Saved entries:
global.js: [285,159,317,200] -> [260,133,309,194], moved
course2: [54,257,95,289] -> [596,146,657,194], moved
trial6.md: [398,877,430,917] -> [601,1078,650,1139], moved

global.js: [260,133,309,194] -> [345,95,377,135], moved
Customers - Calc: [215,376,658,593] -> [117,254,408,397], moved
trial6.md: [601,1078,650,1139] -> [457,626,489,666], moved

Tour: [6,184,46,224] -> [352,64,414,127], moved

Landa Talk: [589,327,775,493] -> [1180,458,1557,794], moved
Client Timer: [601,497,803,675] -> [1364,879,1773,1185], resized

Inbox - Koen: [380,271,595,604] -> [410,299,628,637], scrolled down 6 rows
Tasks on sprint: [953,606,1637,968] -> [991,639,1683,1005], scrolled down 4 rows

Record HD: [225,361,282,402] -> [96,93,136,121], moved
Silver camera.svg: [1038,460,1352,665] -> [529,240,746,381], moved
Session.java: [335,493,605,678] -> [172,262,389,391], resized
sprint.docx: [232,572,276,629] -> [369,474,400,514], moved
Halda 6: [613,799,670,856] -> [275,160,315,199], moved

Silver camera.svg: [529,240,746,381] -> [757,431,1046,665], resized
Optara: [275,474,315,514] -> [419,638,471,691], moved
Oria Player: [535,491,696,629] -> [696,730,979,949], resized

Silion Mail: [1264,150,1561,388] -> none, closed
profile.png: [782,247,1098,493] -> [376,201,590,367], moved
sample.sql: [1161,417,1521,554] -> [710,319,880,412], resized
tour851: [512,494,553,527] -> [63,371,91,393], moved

[Problem requirements] Repeat exactly, and only, the lines from the one containing "Inbox - Koen: [380,271,595,604]" through the last line above.

[Task output]
Inbox - Koen: [380,271,595,604] -> [410,299,628,637], scrolled down 6 rows
Tasks on sprint: [953,606,1637,968] -> [991,639,1683,1005], scrolled down 4 rows

Record HD: [225,361,282,402] -> [96,93,136,121], moved
Silver camera.svg: [1038,460,1352,665] -> [529,240,746,381], moved
Session.java: [335,493,605,678] -> [172,262,389,391], resized
sprint.docx: [232,572,276,629] -> [369,474,400,514], moved
Halda 6: [613,799,670,856] -> [275,160,315,199], moved

Silver camera.svg: [529,240,746,381] -> [757,431,1046,665], resized
Optara: [275,474,315,514] -> [419,638,471,691], moved
Oria Player: [535,491,696,629] -> [696,730,979,949], resized

Silion Mail: [1264,150,1561,388] -> none, closed
profile.png: [782,247,1098,493] -> [376,201,590,367], moved
sample.sql: [1161,417,1521,554] -> [710,319,880,412], resized
tour851: [512,494,553,527] -> [63,371,91,393], moved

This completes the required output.